PROBLEM REQUIREMENTS: An exact copy of each line below is needed, with no images in it.

Spatial object tracking data:

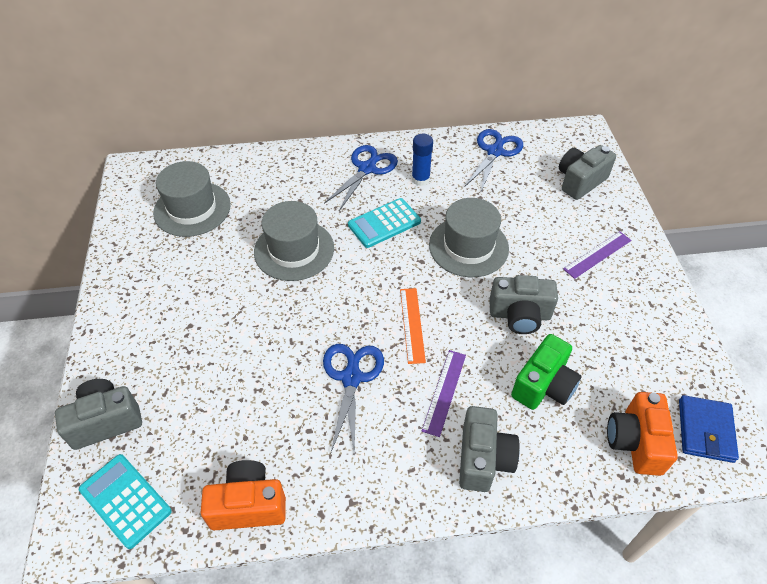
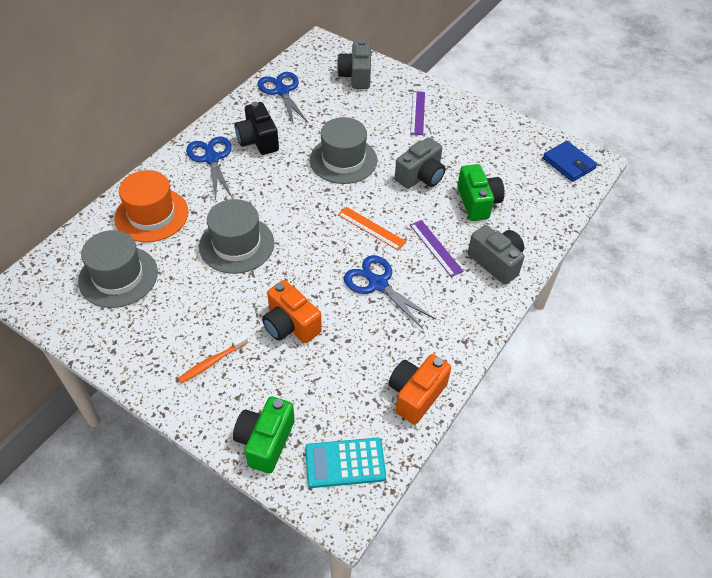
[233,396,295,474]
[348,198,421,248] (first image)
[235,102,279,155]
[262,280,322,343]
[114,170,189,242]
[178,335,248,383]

ANSWER:
[233,396,295,474]
[348,198,421,248] (first image)
[235,102,279,155]
[262,280,322,343]
[114,170,189,242]
[178,335,248,383]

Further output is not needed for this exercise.